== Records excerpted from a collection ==

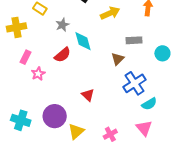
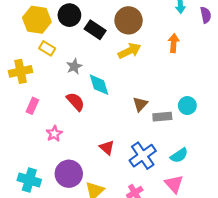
gray rectangle: (134, 40) -> (162, 117), moved
cyan circle: (162, 53) -> (187, 106), moved
red semicircle: (62, 55) -> (75, 102), turned -90
pink star: (38, 74) -> (54, 134), moved
blue cross: (135, 83) -> (143, 156), moved

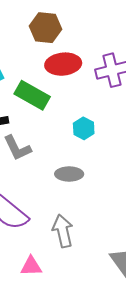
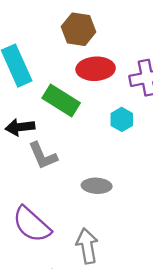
cyan hexagon: (84, 128) -> (122, 119), moved

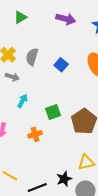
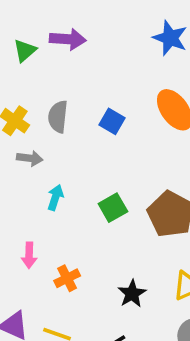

== What to work on ==
A word-for-word copy of the entries is needed, with no pictures in it.

== Solution to this task ==
gray rectangle: (134, 40) -> (162, 117), moved
cyan circle: (162, 53) -> (187, 106), moved
red semicircle: (62, 55) -> (75, 102), turned -90
pink star: (38, 74) -> (54, 134), moved
blue cross: (135, 83) -> (143, 156), moved

cyan hexagon: (84, 128) -> (122, 119), moved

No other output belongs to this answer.